BEGIN Extracted entries

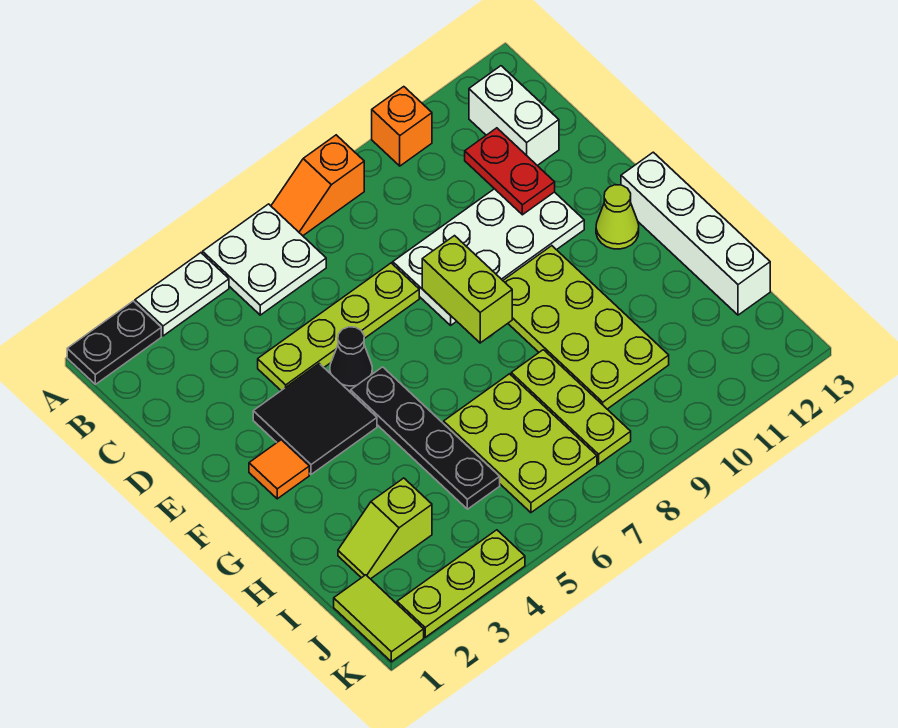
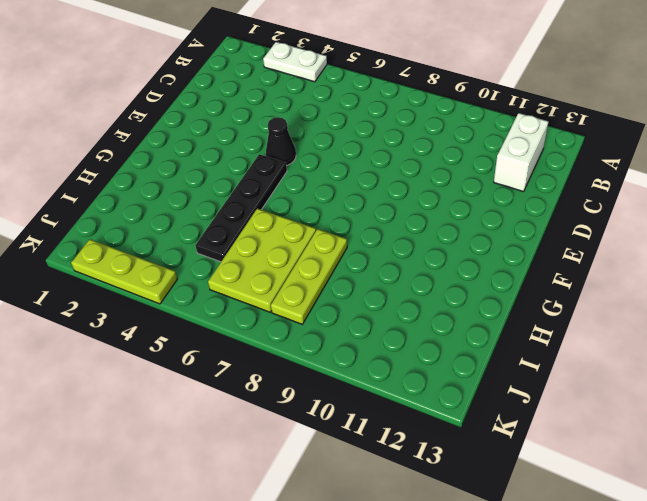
none -> black plate A1:A2 level 1
none -> white plate A5:B6 level 1
none -> orange slope A7:A8 level 1 top 8

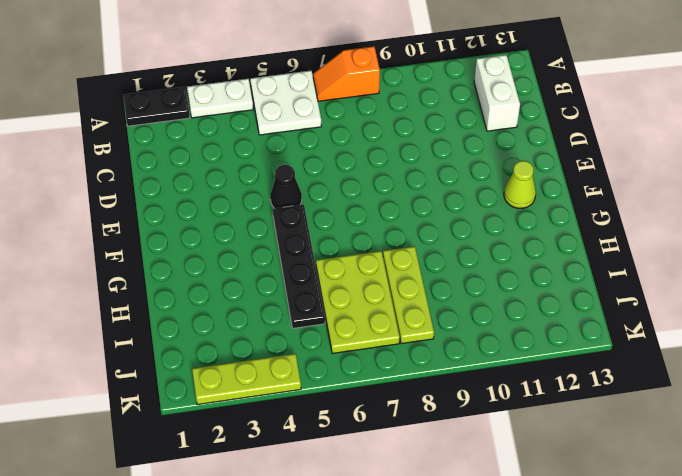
none -> orange brick A10 level 1
none -> lime plate D4:D7 level 1
none -> white plate D8:E11 level 1

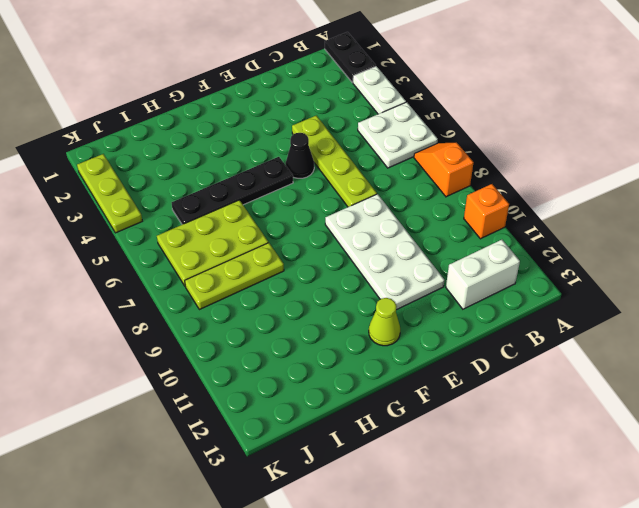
none -> black tile E3:F4 level 1
none -> orange tile F2 level 1
none -> lime plate F9:I10 level 1

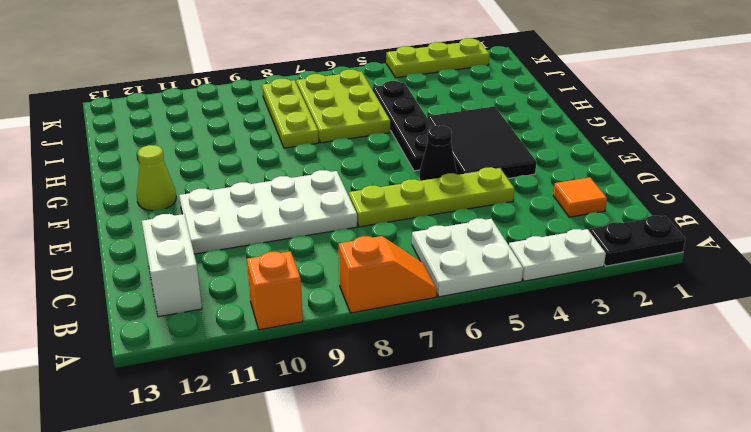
orange tile C2 level 1 -> orange tile F2 level 1
black tile E3:G4 level 1 -> black tile E3:F4 level 1
none -> lime plate F9:I10 level 1
none -> white brick F13:I13 level 1
none -> lime slope I2:I3 level 1 top 3

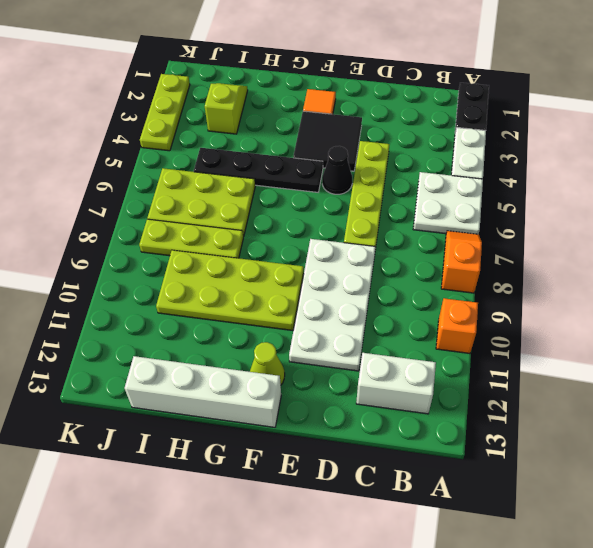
none -> lime tile J1:K1 level 1
none -> red plate C11:D11 level 2
none -> lime brick E8:F8 level 2

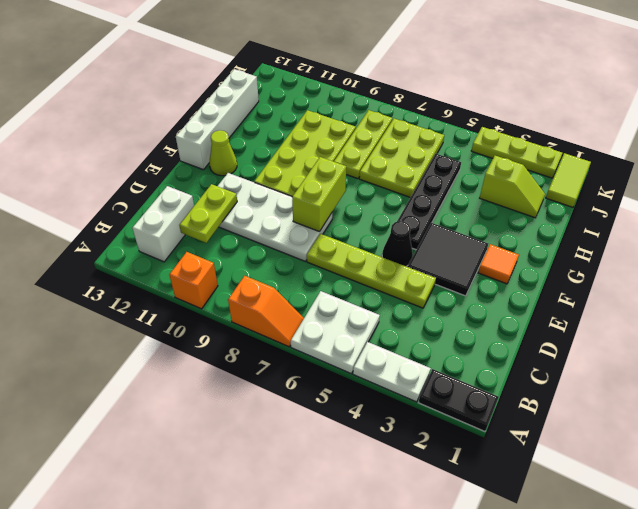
lime plate C11:D11 level 2 -> red plate C11:D11 level 2

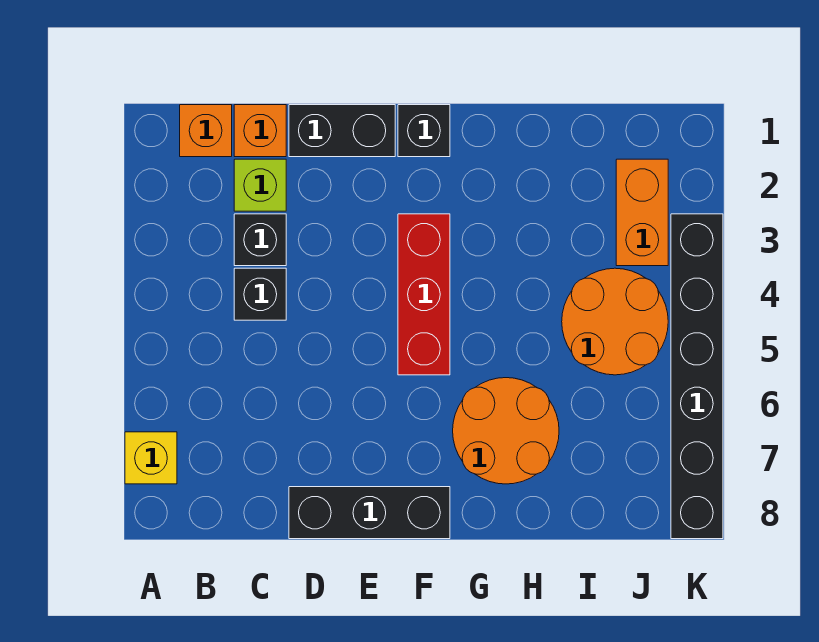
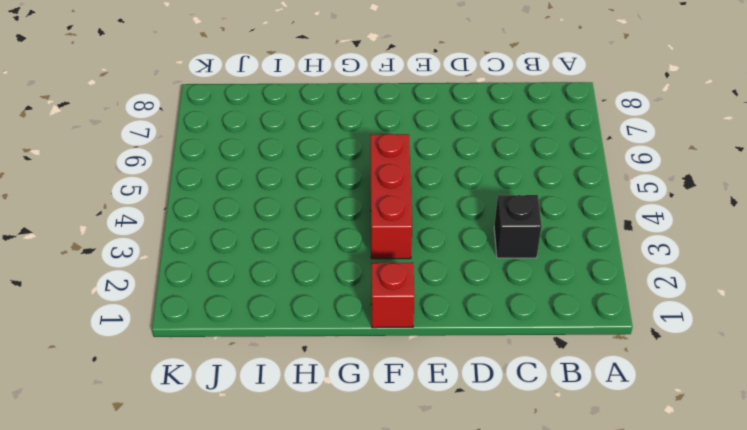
red brick F1 level 1 -> black brick F1 level 1
none -> yellow brick A7 level 1
none -> orange brick B1 level 1
none -> orange brick C1 level 1

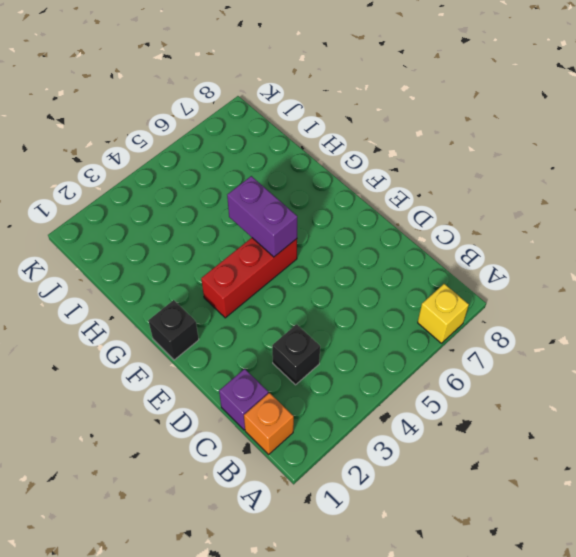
purple brick C1 level 1 -> orange brick C1 level 1
purple brick F5:G5 level 2 -> none
none -> lime brick C2 level 1
none -> black brick C4 level 1
none -> black brick D1:E1 level 1

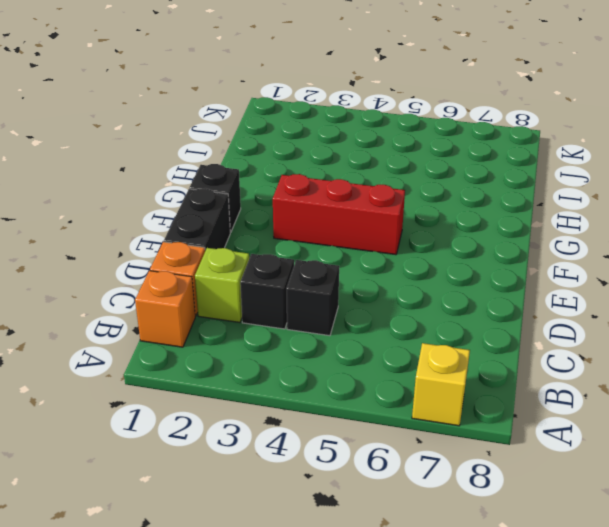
none -> black brick D8:F8 level 1
none -> orange round brick G6:H7 level 1
none -> orange round brick I4:J5 level 1

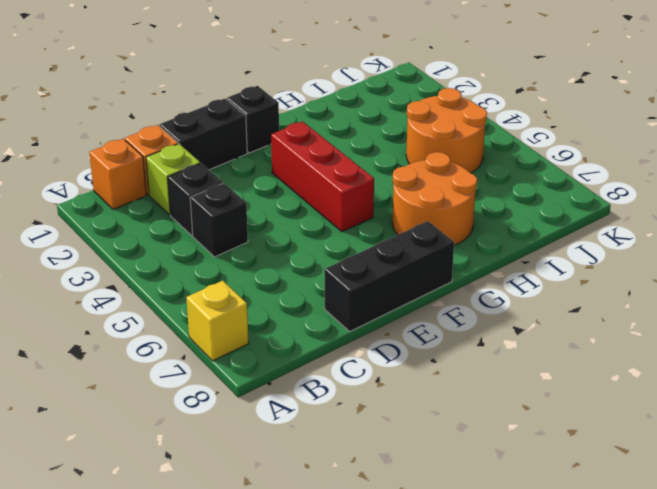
none -> orange brick J2:J3 level 1
none -> black brick K3:K8 level 1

END Extracted entries

_Assignment:_ Return every line from the records above that holds the word "orange".

_Written response:_
none -> orange slope A7:A8 level 1 top 8
none -> orange brick A10 level 1
none -> orange tile F2 level 1
orange tile C2 level 1 -> orange tile F2 level 1
none -> orange brick B1 level 1
none -> orange brick C1 level 1
purple brick C1 level 1 -> orange brick C1 level 1
none -> orange round brick G6:H7 level 1
none -> orange round brick I4:J5 level 1
none -> orange brick J2:J3 level 1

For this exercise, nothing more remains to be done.